◆ WHAT YOU HAVE TO DO
Copy out exactly the lines spanning the line with "grey cap: 6 -> 7" to the line with "orange spinning top: 6 -> 5", inclusive, from the data underneath, with no pictures.

Items from a data source:

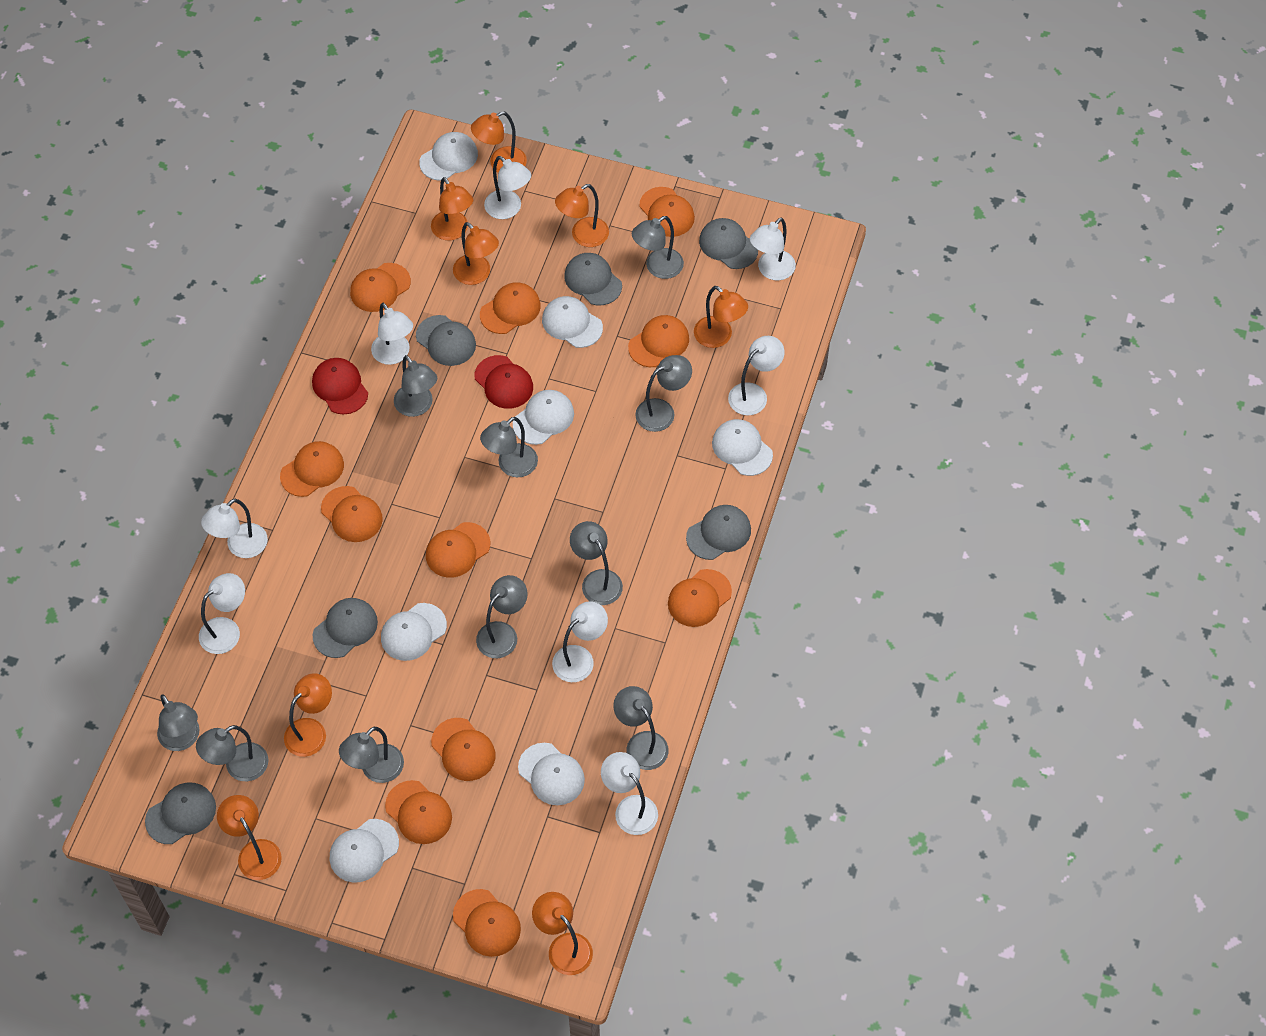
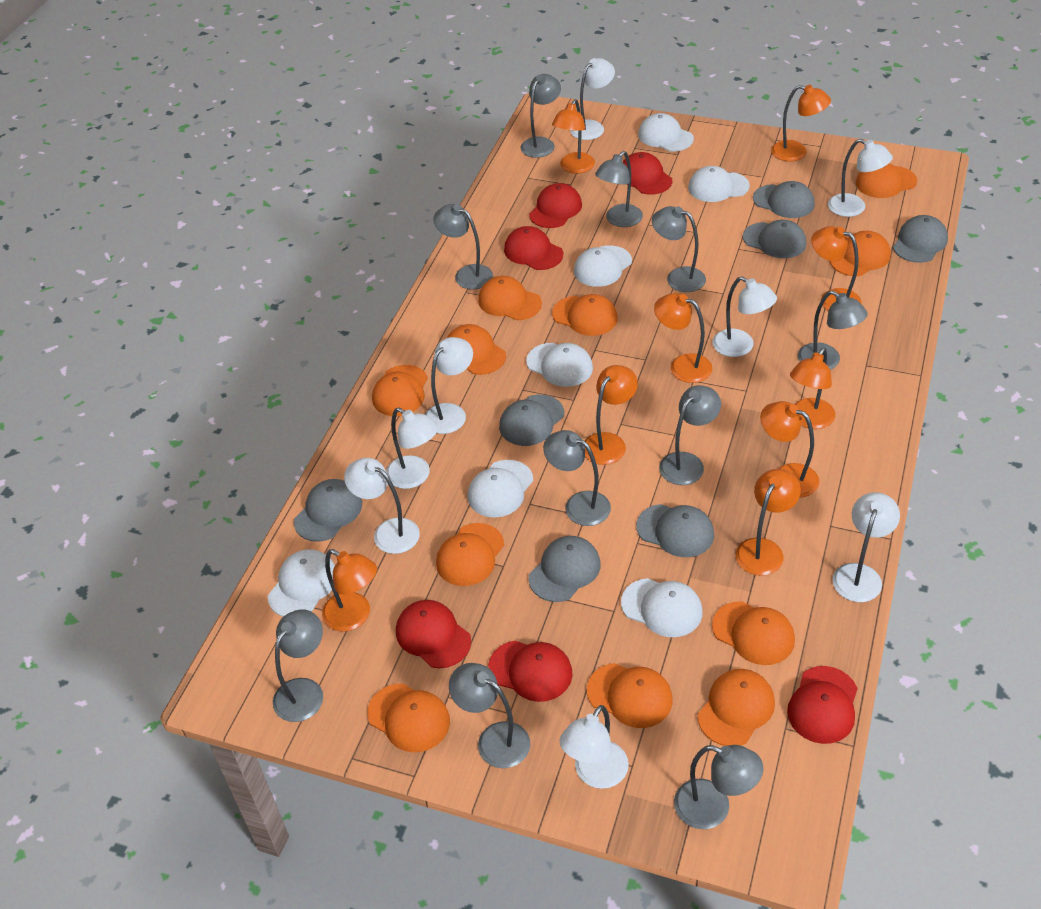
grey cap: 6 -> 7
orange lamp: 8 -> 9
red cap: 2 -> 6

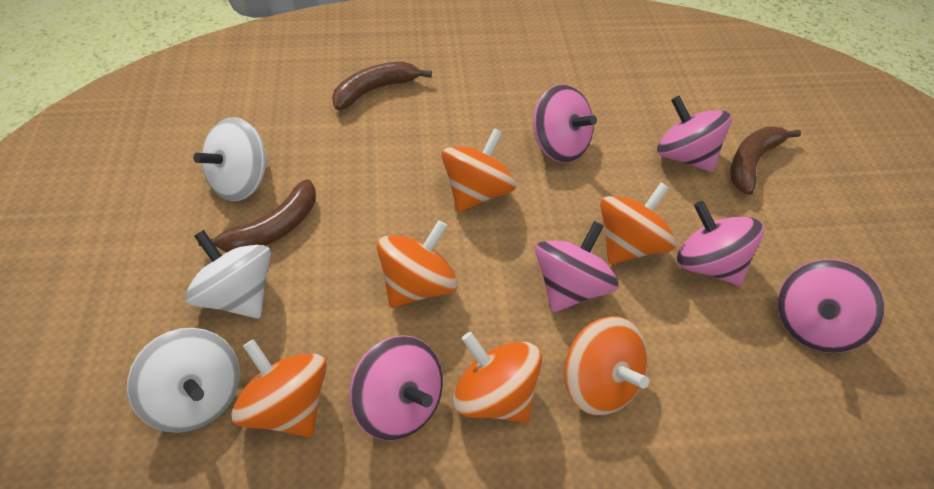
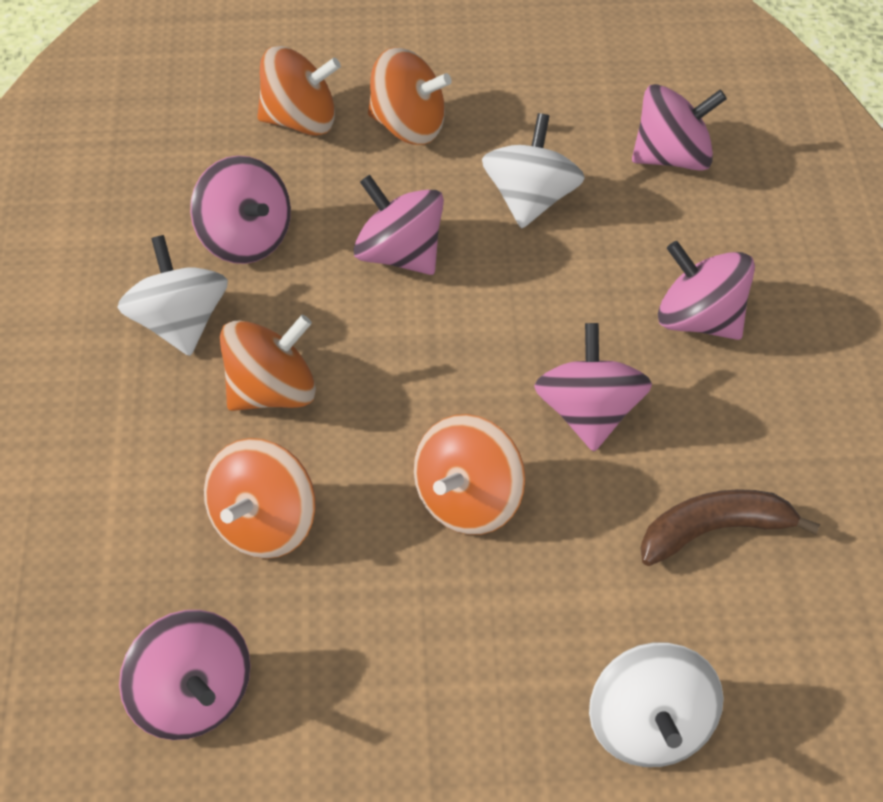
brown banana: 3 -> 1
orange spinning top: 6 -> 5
...
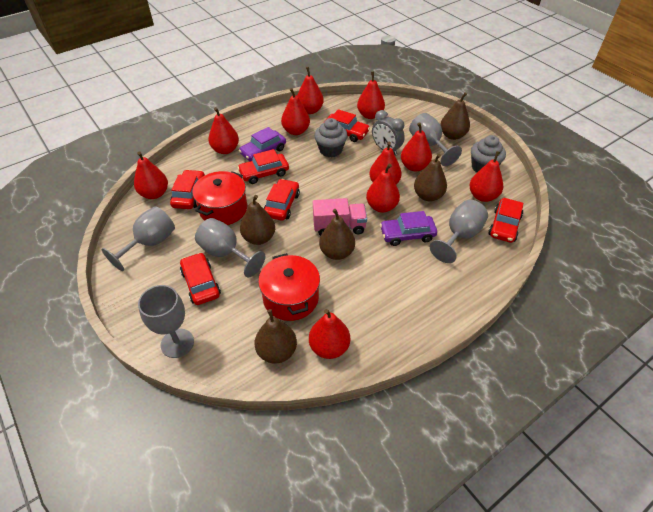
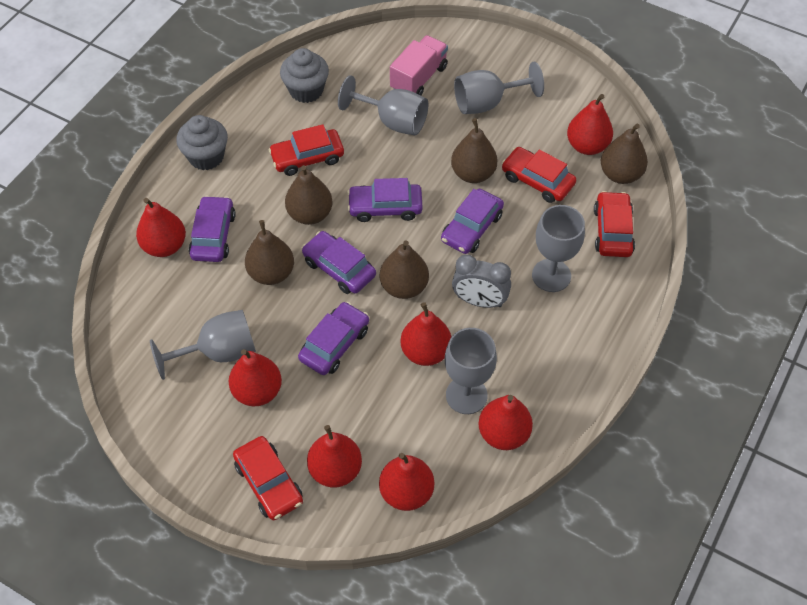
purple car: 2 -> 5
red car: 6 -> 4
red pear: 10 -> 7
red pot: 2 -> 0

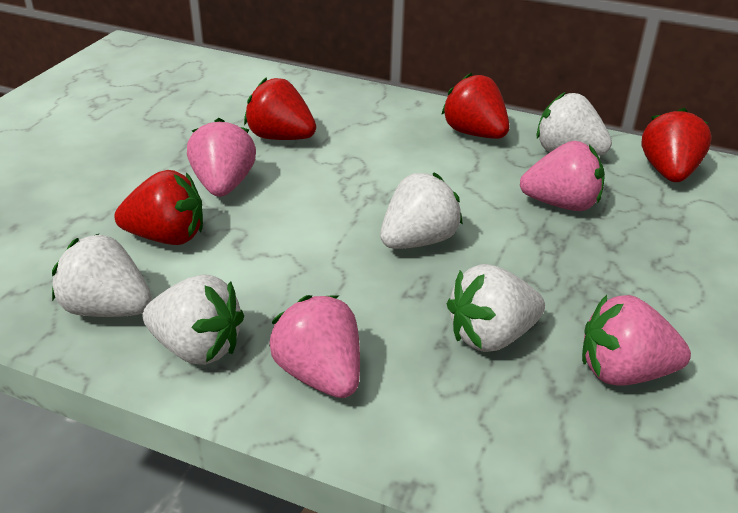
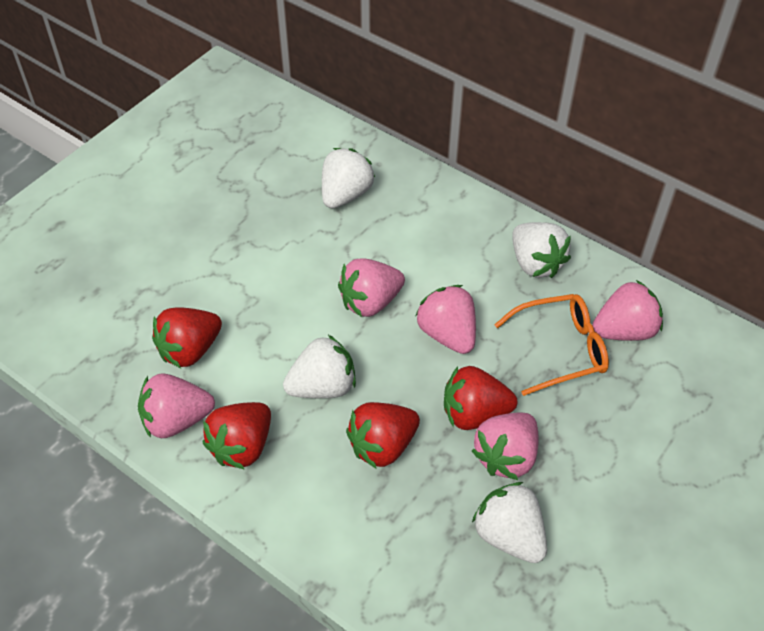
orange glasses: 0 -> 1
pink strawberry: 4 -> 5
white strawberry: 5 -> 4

◆ TASK RESULT
grey cap: 6 -> 7
orange lamp: 8 -> 9
red cap: 2 -> 6

brown banana: 3 -> 1
orange spinning top: 6 -> 5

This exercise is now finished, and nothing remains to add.